● **WHAT THE TASK ASKS**
Would you output the whole of the data exactly?

[Source records]
★ ★ ★
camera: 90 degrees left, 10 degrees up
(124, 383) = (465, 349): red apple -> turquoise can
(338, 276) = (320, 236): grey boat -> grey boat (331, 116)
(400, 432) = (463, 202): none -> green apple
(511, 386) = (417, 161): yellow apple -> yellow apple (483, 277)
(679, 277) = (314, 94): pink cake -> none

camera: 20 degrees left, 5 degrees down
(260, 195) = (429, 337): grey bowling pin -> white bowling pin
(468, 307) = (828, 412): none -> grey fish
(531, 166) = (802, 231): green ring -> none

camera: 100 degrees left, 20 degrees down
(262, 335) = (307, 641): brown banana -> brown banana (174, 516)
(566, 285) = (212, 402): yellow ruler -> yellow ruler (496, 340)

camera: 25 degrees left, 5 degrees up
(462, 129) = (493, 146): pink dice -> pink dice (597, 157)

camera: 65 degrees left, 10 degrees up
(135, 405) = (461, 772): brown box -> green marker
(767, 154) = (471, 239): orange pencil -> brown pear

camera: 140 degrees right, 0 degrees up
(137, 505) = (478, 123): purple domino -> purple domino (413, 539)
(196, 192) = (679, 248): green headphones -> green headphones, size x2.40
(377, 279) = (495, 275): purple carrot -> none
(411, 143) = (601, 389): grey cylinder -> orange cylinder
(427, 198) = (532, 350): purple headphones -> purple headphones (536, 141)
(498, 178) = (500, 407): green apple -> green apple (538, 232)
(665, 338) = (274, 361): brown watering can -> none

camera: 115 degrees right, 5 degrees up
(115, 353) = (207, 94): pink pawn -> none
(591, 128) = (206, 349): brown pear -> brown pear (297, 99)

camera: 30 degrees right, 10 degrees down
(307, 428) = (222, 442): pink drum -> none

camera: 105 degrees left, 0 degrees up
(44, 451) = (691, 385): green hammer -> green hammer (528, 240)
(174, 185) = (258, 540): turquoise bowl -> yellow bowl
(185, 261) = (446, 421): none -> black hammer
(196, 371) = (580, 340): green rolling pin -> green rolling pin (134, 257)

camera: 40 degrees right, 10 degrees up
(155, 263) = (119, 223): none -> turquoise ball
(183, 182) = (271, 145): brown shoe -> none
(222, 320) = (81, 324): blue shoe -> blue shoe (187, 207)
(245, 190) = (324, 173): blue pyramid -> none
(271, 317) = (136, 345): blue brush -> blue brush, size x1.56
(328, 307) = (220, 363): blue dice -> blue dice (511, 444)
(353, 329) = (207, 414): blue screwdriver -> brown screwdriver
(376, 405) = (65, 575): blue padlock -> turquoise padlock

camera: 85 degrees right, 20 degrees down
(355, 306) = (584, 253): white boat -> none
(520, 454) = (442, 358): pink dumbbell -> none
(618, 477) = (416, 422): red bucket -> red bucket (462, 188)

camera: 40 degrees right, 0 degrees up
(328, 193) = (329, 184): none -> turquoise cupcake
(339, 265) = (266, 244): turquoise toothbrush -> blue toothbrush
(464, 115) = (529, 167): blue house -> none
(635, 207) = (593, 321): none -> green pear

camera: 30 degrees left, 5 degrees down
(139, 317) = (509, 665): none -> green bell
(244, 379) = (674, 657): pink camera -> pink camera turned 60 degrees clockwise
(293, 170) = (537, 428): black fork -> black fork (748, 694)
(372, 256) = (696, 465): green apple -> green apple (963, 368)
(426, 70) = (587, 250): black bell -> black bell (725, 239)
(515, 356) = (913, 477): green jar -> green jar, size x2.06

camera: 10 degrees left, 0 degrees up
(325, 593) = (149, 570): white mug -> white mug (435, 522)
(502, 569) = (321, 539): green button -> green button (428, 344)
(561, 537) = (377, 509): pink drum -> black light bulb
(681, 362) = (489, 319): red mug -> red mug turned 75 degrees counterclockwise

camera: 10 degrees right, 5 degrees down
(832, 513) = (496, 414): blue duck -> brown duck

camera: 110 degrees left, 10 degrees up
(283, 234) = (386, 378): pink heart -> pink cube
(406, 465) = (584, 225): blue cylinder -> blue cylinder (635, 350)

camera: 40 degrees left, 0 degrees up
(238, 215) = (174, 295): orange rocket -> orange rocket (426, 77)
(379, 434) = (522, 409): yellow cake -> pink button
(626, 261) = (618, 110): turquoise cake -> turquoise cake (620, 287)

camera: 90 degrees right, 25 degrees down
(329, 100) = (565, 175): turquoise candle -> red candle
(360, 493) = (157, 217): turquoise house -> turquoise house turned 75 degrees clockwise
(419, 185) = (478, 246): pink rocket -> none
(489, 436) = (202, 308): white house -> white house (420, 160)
★ ★ ★
● **ANSWER SECTION**
camera: 90 degrees left, 10 degrees up
(124, 383) = (465, 349): red apple -> turquoise can
(338, 276) = (320, 236): grey boat -> grey boat (331, 116)
(400, 432) = (463, 202): none -> green apple
(511, 386) = (417, 161): yellow apple -> yellow apple (483, 277)
(679, 277) = (314, 94): pink cake -> none

camera: 20 degrees left, 5 degrees down
(260, 195) = (429, 337): grey bowling pin -> white bowling pin
(468, 307) = (828, 412): none -> grey fish
(531, 166) = (802, 231): green ring -> none

camera: 100 degrees left, 20 degrees down
(262, 335) = (307, 641): brown banana -> brown banana (174, 516)
(566, 285) = (212, 402): yellow ruler -> yellow ruler (496, 340)

camera: 25 degrees left, 5 degrees up
(462, 129) = (493, 146): pink dice -> pink dice (597, 157)

camera: 65 degrees left, 10 degrees up
(135, 405) = (461, 772): brown box -> green marker
(767, 154) = (471, 239): orange pencil -> brown pear

camera: 140 degrees right, 0 degrees up
(137, 505) = (478, 123): purple domino -> purple domino (413, 539)
(196, 192) = (679, 248): green headphones -> green headphones, size x2.40
(377, 279) = (495, 275): purple carrot -> none
(411, 143) = (601, 389): grey cylinder -> orange cylinder
(427, 198) = (532, 350): purple headphones -> purple headphones (536, 141)
(498, 178) = (500, 407): green apple -> green apple (538, 232)
(665, 338) = (274, 361): brown watering can -> none

camera: 115 degrees right, 5 degrees up
(115, 353) = (207, 94): pink pawn -> none
(591, 128) = (206, 349): brown pear -> brown pear (297, 99)

camera: 30 degrees right, 10 degrees down
(307, 428) = (222, 442): pink drum -> none

camera: 105 degrees left, 0 degrees up
(44, 451) = (691, 385): green hammer -> green hammer (528, 240)
(174, 185) = (258, 540): turquoise bowl -> yellow bowl
(185, 261) = (446, 421): none -> black hammer
(196, 371) = (580, 340): green rolling pin -> green rolling pin (134, 257)

camera: 40 degrees right, 10 degrees up
(155, 263) = (119, 223): none -> turquoise ball
(183, 182) = (271, 145): brown shoe -> none
(222, 320) = (81, 324): blue shoe -> blue shoe (187, 207)
(245, 190) = (324, 173): blue pyramid -> none
(271, 317) = (136, 345): blue brush -> blue brush, size x1.56
(328, 307) = (220, 363): blue dice -> blue dice (511, 444)
(353, 329) = (207, 414): blue screwdriver -> brown screwdriver
(376, 405) = (65, 575): blue padlock -> turquoise padlock

camera: 85 degrees right, 20 degrees down
(355, 306) = (584, 253): white boat -> none
(520, 454) = (442, 358): pink dumbbell -> none
(618, 477) = (416, 422): red bucket -> red bucket (462, 188)

camera: 40 degrees right, 0 degrees up
(328, 193) = (329, 184): none -> turquoise cupcake
(339, 265) = (266, 244): turquoise toothbrush -> blue toothbrush
(464, 115) = (529, 167): blue house -> none
(635, 207) = (593, 321): none -> green pear

camera: 30 degrees left, 5 degrees down
(139, 317) = (509, 665): none -> green bell
(244, 379) = (674, 657): pink camera -> pink camera turned 60 degrees clockwise
(293, 170) = (537, 428): black fork -> black fork (748, 694)
(372, 256) = (696, 465): green apple -> green apple (963, 368)
(426, 70) = (587, 250): black bell -> black bell (725, 239)
(515, 356) = (913, 477): green jar -> green jar, size x2.06

camera: 10 degrees left, 0 degrees up
(325, 593) = (149, 570): white mug -> white mug (435, 522)
(502, 569) = (321, 539): green button -> green button (428, 344)
(561, 537) = (377, 509): pink drum -> black light bulb
(681, 362) = (489, 319): red mug -> red mug turned 75 degrees counterclockwise

camera: 10 degrees right, 5 degrees down
(832, 513) = (496, 414): blue duck -> brown duck

camera: 110 degrees left, 10 degrees up
(283, 234) = (386, 378): pink heart -> pink cube
(406, 465) = (584, 225): blue cylinder -> blue cylinder (635, 350)

camera: 40 degrees left, 0 degrees up
(238, 215) = (174, 295): orange rocket -> orange rocket (426, 77)
(379, 434) = (522, 409): yellow cake -> pink button
(626, 261) = (618, 110): turquoise cake -> turquoise cake (620, 287)

camera: 90 degrees right, 25 degrees down
(329, 100) = (565, 175): turquoise candle -> red candle
(360, 493) = (157, 217): turquoise house -> turquoise house turned 75 degrees clockwise
(419, 185) = (478, 246): pink rocket -> none
(489, 436) = (202, 308): white house -> white house (420, 160)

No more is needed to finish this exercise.